• EXTRACTED ENTRIES:
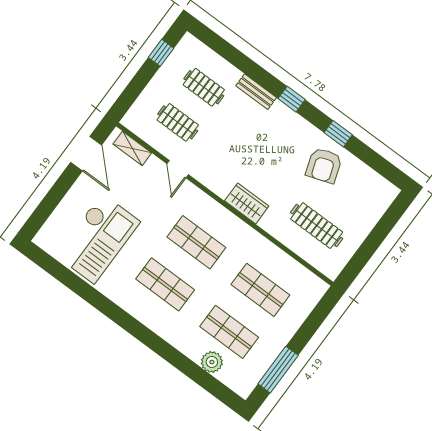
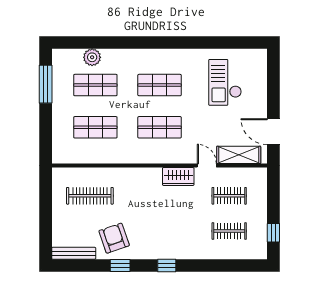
bench: (256, 92) -> (74, 253), moved, width x1.36
shelving: (132, 148) -> (239, 155), width x1.50, depth x1.33
wardrobe: (247, 203) -> (178, 176), moved
checkout: (98, 238) -> (225, 82), width x0.73, depth x0.83

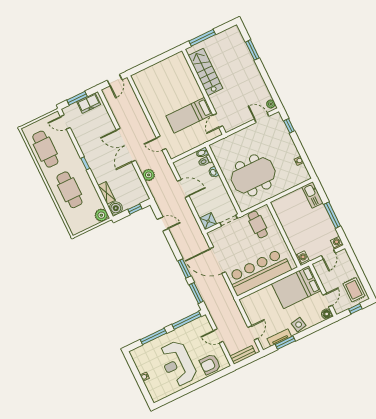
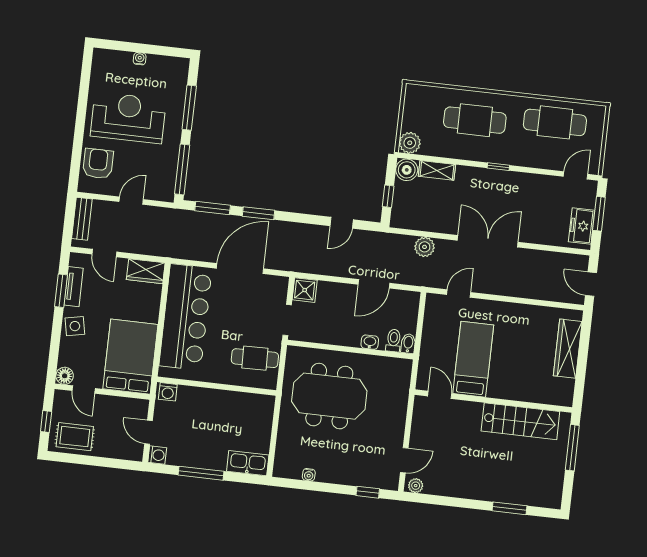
wardrobe: (154, 71) -> (568, 349), added
meeting table: (253, 175) -> (329, 396), turned 90
wardrobe: (249, 306) -> (146, 271), added

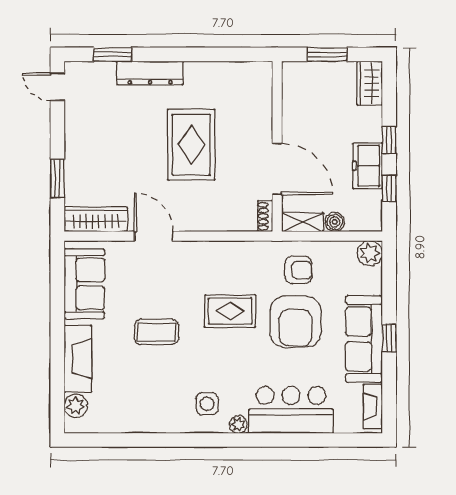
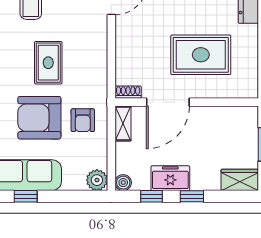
rug: (191, 145) -> (201, 55), moved
boiler: (335, 222) -> (123, 183), moved

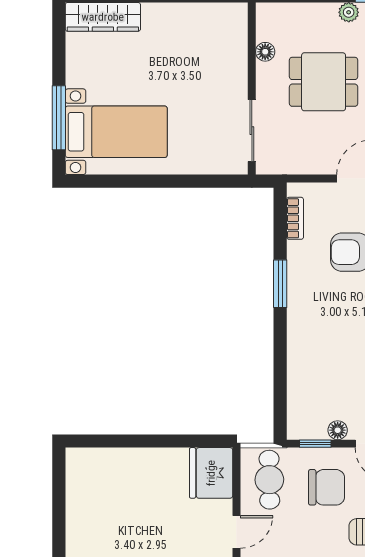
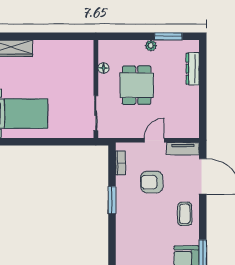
dining table: (324, 82) -> (137, 85), turned 90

• EXERCISE DESCRIPTION: Which of the lines above hold the word "added"? Copy each one.

• SOLUTION TO THIS EXERCISE:
wardrobe: (154, 71) -> (568, 349), added
wardrobe: (249, 306) -> (146, 271), added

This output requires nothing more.